### Work to complete
Each record should be given again exactly, and any picture in it left out.

### Supplied records
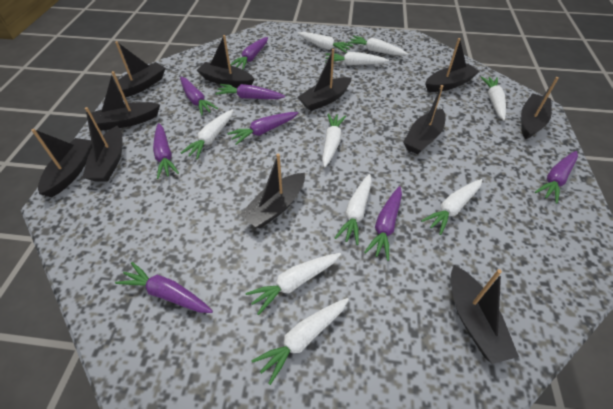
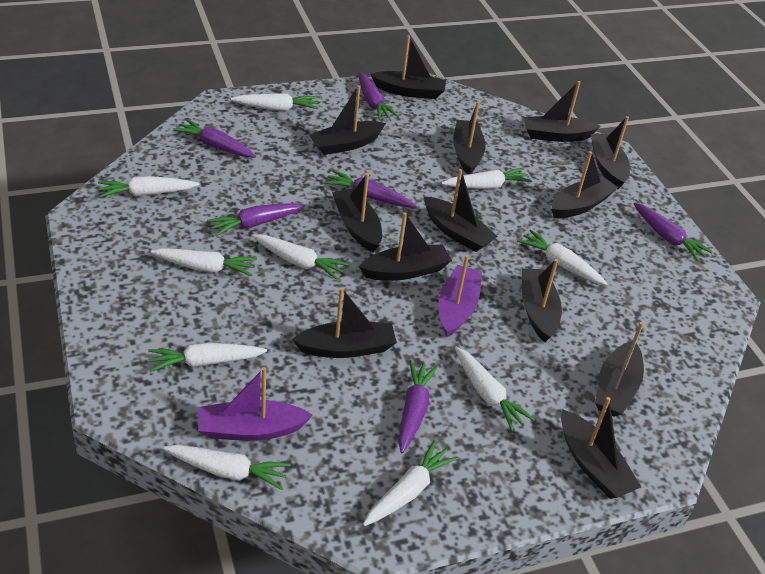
black boat: 11 -> 13
purple boat: 0 -> 2
purple carrot: 8 -> 6

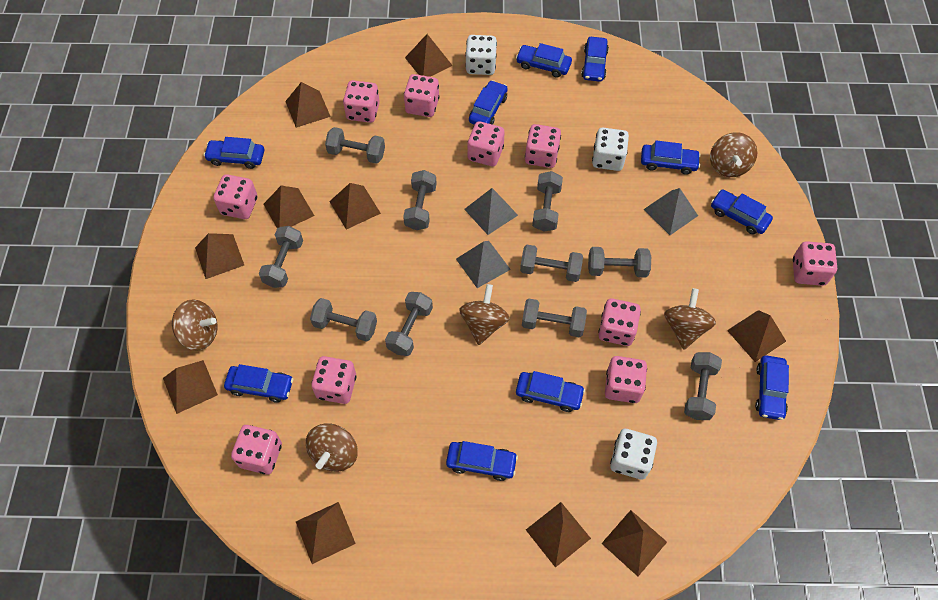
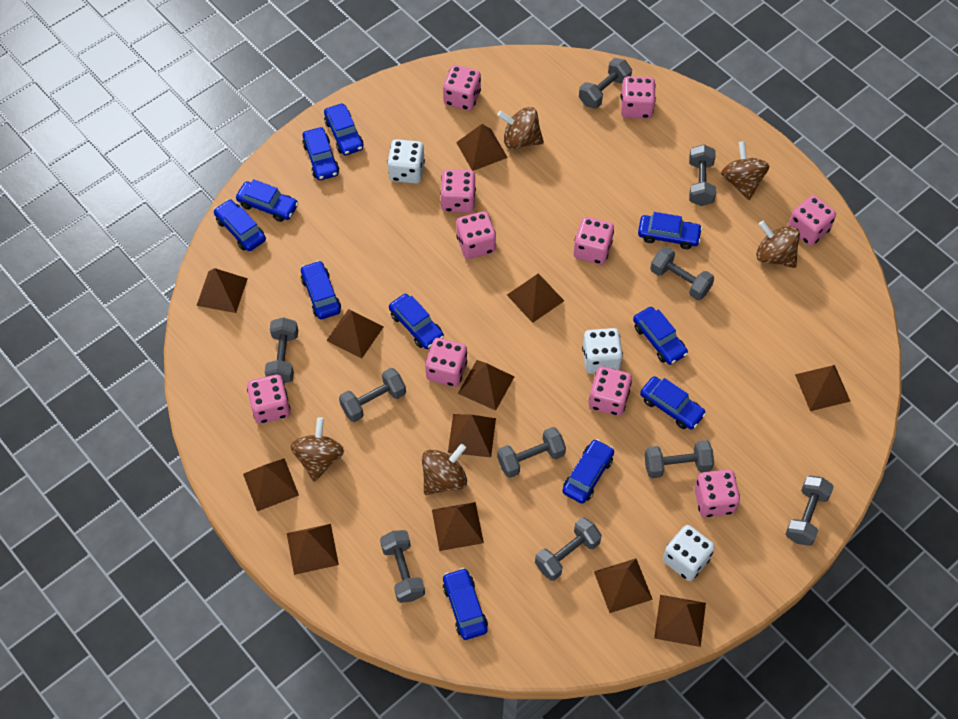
blue car: 10 -> 11
brown pyramid: 10 -> 12
grey pyramid: 3 -> 0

### Response to this task
black boat: 11 -> 13
purple boat: 0 -> 2
purple carrot: 8 -> 6

blue car: 10 -> 11
brown pyramid: 10 -> 12
grey pyramid: 3 -> 0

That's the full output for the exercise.